• **EXERCISE AIM**: Drop the pictures; give again exactly the lines from the one holding "Disk 63: [817,570,852,594]" through the end of the data.

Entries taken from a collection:
□ □ □ □ □
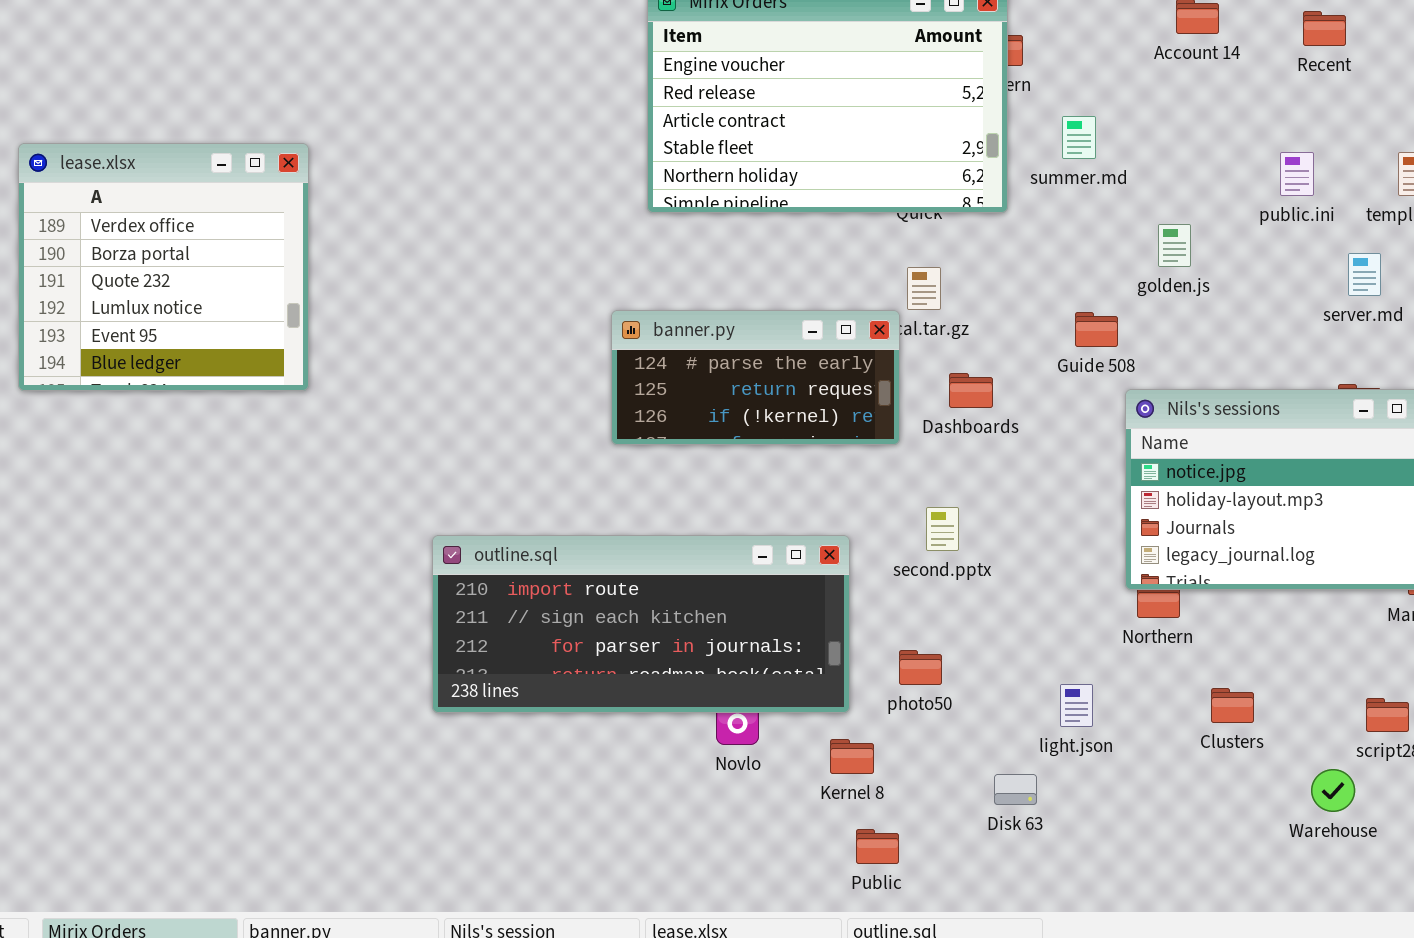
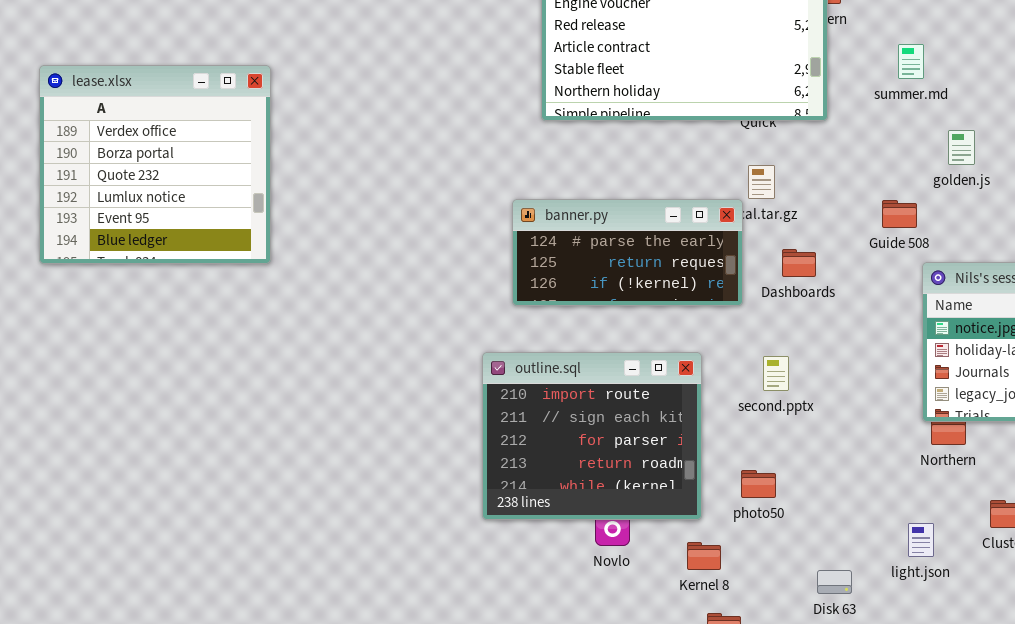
summer.md: [1062,116,1096,159] -> [898,44,924,79], moved
outline.sql: [432,535,850,713] -> [482,352,702,520], resized
light.json: [1060,684,1093,727] -> [908,523,934,557], moved

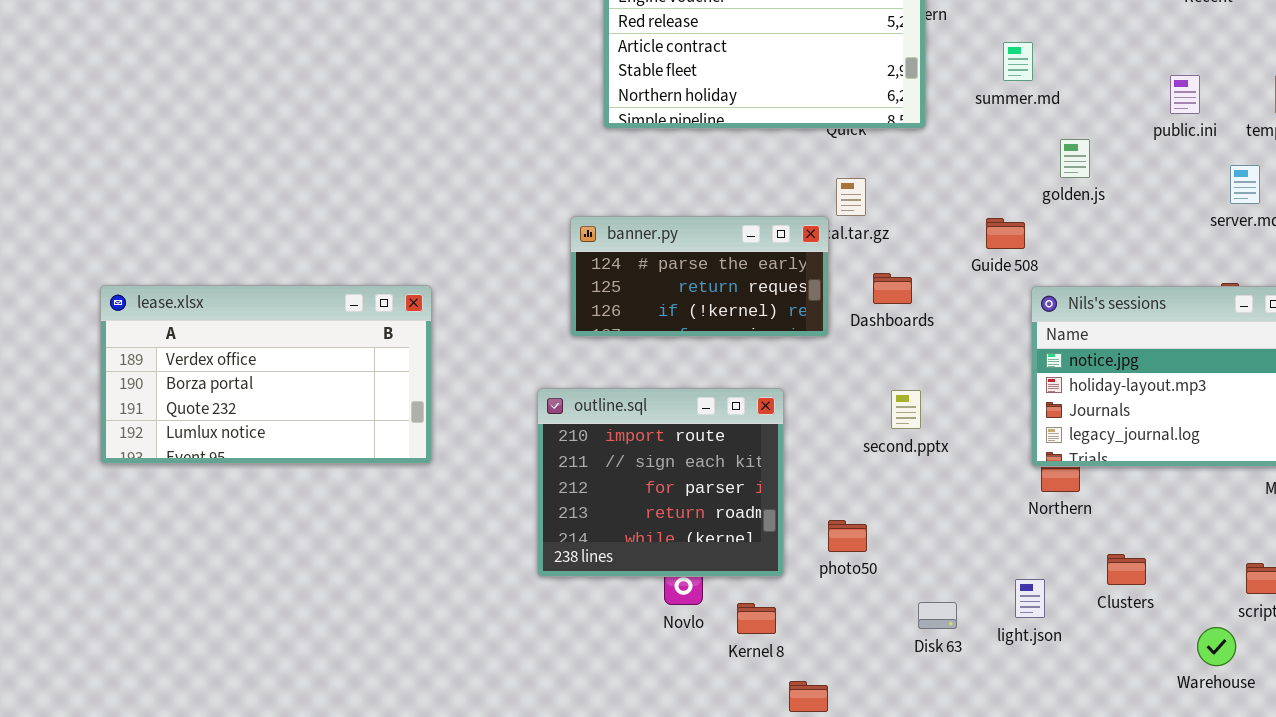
lease.xlsx: [39,65,271,264] -> [100,285,432,464], moved, resized
second.pptx: [763,356,789,391] -> [891,390,921,429], moved
Kernel 8: [687,542,721,570] -> [737,603,776,634], moved
Disk 63: [817,570,852,594] -> [918,602,957,629], moved

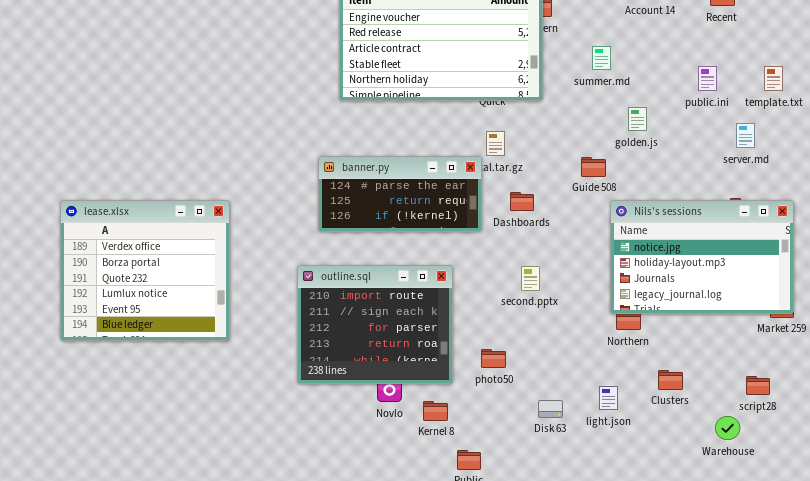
lease.xlsx: [100,285,432,464] -> [60,200,230,341], resized

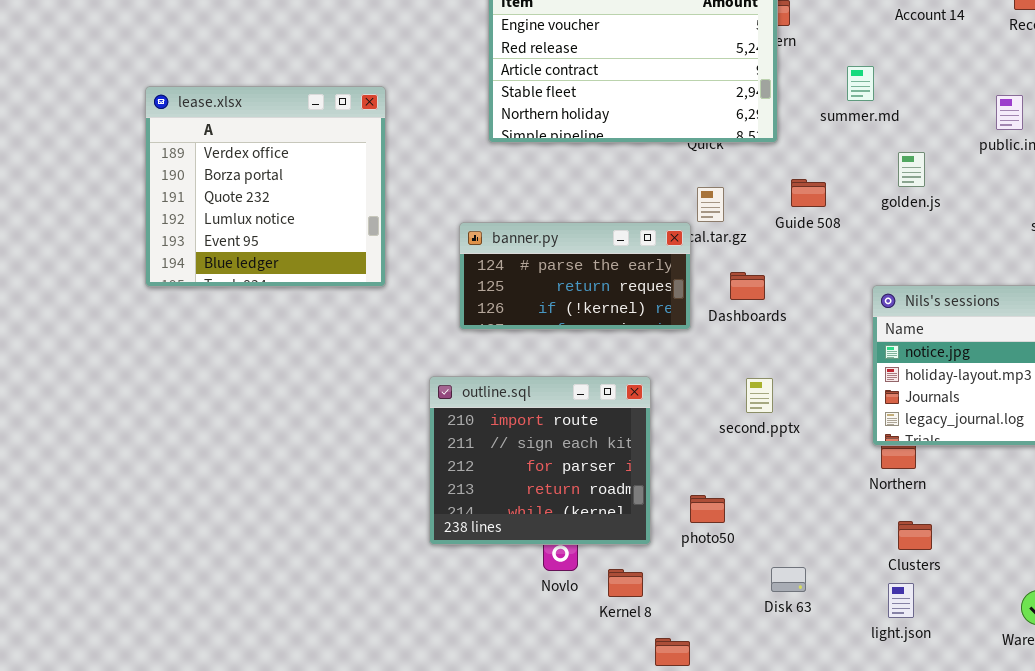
Guide 508: [581,157,606,177] -> [791,179,826,207], moved
lease.xlsx: [60,200,230,341] -> [145,86,386,287], moved
Clusters: [658,370,683,390] -> [898,521,932,550], moved
light.json: [599,386,618,410] -> [888,583,914,618], moved

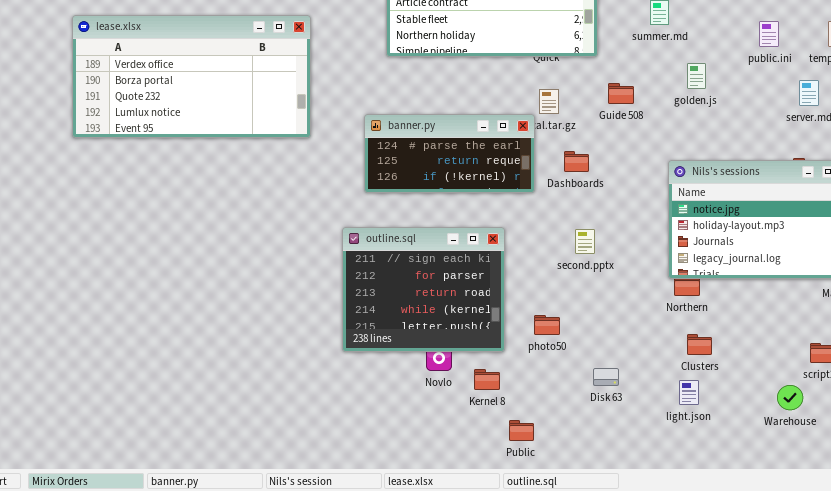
lease.xlsx: [145,86,386,287] -> [72,15,311,138], resized
outline.sql: [429,376,651,545] -> [342,227,505,352], scrolled down 1 row

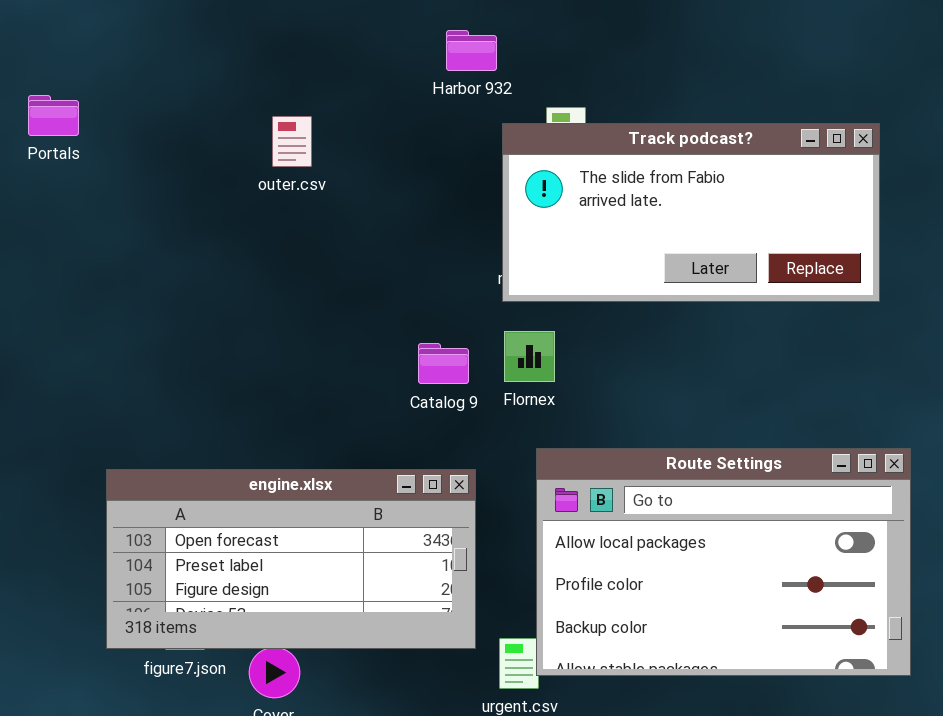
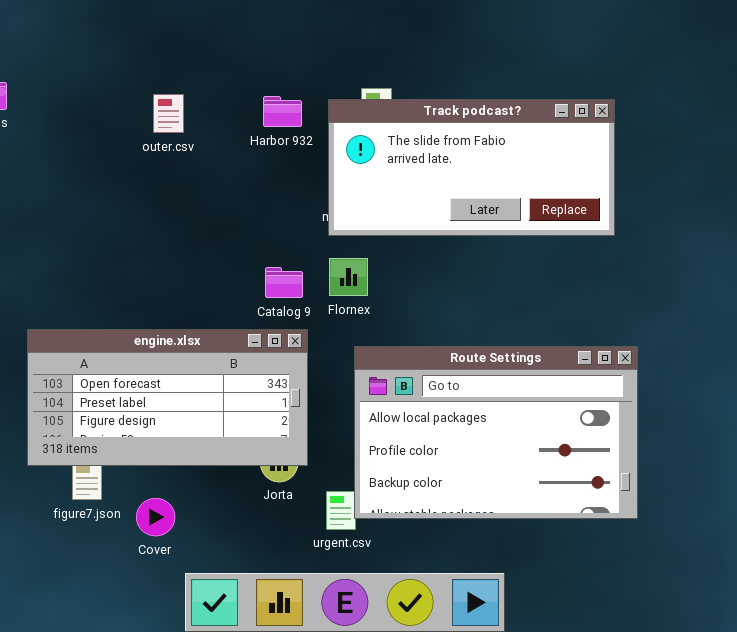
Harbor 932: [446,30,497,71] -> [263,96,302,127], moved
engine.xlsx: [106,469,476,649] -> [27,329,308,466], moved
□ □ □ □ □
• **RESULT OF THE EXERCISE**:
Disk 63: [817,570,852,594] -> [918,602,957,629], moved

lease.xlsx: [100,285,432,464] -> [60,200,230,341], resized

Guide 508: [581,157,606,177] -> [791,179,826,207], moved
lease.xlsx: [60,200,230,341] -> [145,86,386,287], moved
Clusters: [658,370,683,390] -> [898,521,932,550], moved
light.json: [599,386,618,410] -> [888,583,914,618], moved

lease.xlsx: [145,86,386,287] -> [72,15,311,138], resized
outline.sql: [429,376,651,545] -> [342,227,505,352], scrolled down 1 row

Harbor 932: [446,30,497,71] -> [263,96,302,127], moved
engine.xlsx: [106,469,476,649] -> [27,329,308,466], moved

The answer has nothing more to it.